** What you are asked to do **
Could you copy the data that follows exactly as written, but drop the pictures?

───── Dataset excerpts

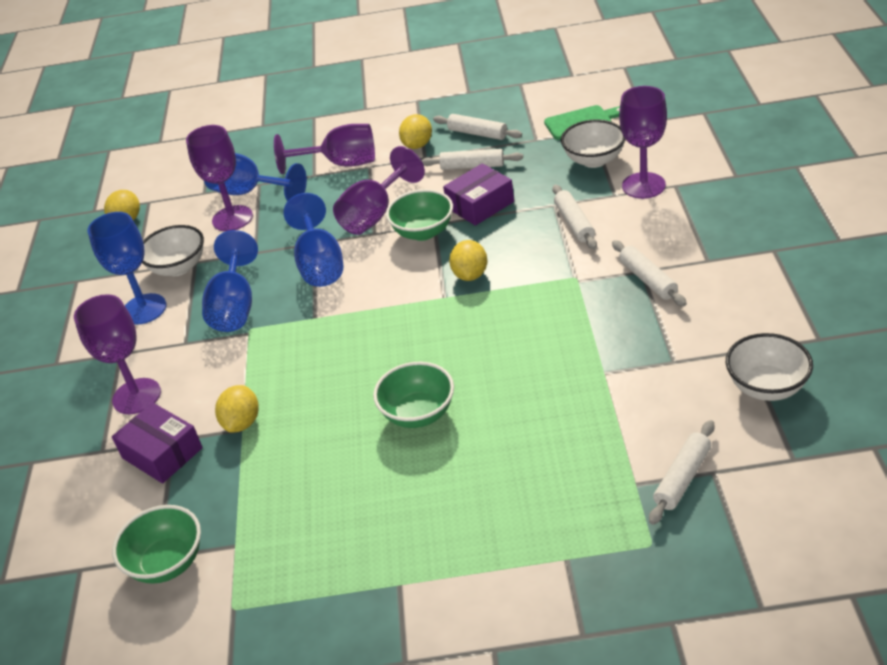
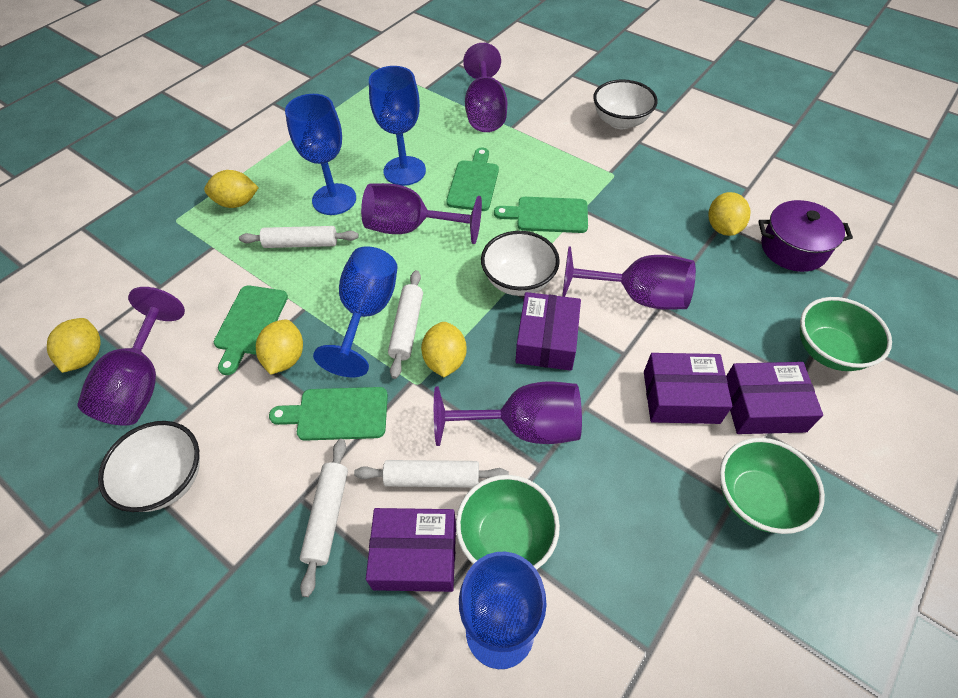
green cutting board: [544,105,620,140] = 1 -> [214,285,288,375] [269,387,388,441] [446,148,499,211] [494,197,588,233] = 4
purple box: [112,402,203,483] [443,163,514,226] = 2 -> [366,508,456,592] [516,292,581,371] [644,353,732,424] [726,362,823,434] = 4
purple pot: none = 0 -> [758,200,853,272] = 1
white rolling pin: [421,149,523,170] [433,114,522,140] [552,185,597,249] [612,240,687,306] [649,420,715,525] = 5 -> [239,226,359,248] [300,439,348,597] [354,460,509,488] [388,270,423,379] = 4
yellow lemon: [104,190,140,221] [215,385,259,433] [399,114,432,149] [449,240,487,281] = 4 -> [47,318,101,373] [204,170,259,208] [256,320,303,375] [421,322,467,377] [709,192,751,236] = 5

──────────

** Solution for this exercise **
green cutting board: [544,105,620,140] = 1 -> [214,285,288,375] [269,387,388,441] [446,148,499,211] [494,197,588,233] = 4
purple box: [112,402,203,483] [443,163,514,226] = 2 -> [366,508,456,592] [516,292,581,371] [644,353,732,424] [726,362,823,434] = 4
purple pot: none = 0 -> [758,200,853,272] = 1
white rolling pin: [421,149,523,170] [433,114,522,140] [552,185,597,249] [612,240,687,306] [649,420,715,525] = 5 -> [239,226,359,248] [300,439,348,597] [354,460,509,488] [388,270,423,379] = 4
yellow lemon: [104,190,140,221] [215,385,259,433] [399,114,432,149] [449,240,487,281] = 4 -> [47,318,101,373] [204,170,259,208] [256,320,303,375] [421,322,467,377] [709,192,751,236] = 5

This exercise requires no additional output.